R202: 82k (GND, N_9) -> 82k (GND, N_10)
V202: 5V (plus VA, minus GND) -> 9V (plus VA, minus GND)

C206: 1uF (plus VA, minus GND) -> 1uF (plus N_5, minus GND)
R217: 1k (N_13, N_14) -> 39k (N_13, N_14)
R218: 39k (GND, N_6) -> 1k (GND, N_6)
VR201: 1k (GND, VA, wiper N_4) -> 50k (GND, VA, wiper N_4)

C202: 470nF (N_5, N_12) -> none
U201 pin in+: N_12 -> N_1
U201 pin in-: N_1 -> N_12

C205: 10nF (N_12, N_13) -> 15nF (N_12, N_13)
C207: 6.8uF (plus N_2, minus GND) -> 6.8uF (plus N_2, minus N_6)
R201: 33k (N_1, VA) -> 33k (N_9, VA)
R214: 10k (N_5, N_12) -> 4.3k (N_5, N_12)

## EXERCISE DIRECTIONS
Each of the records above is to be reproduced word for word.

## SOLUTION
R202: 82k (GND, N_9) -> 82k (GND, N_10)
V202: 5V (plus VA, minus GND) -> 9V (plus VA, minus GND)

C206: 1uF (plus VA, minus GND) -> 1uF (plus N_5, minus GND)
R217: 1k (N_13, N_14) -> 39k (N_13, N_14)
R218: 39k (GND, N_6) -> 1k (GND, N_6)
VR201: 1k (GND, VA, wiper N_4) -> 50k (GND, VA, wiper N_4)

C202: 470nF (N_5, N_12) -> none
U201 pin in+: N_12 -> N_1
U201 pin in-: N_1 -> N_12

C205: 10nF (N_12, N_13) -> 15nF (N_12, N_13)
C207: 6.8uF (plus N_2, minus GND) -> 6.8uF (plus N_2, minus N_6)
R201: 33k (N_1, VA) -> 33k (N_9, VA)
R214: 10k (N_5, N_12) -> 4.3k (N_5, N_12)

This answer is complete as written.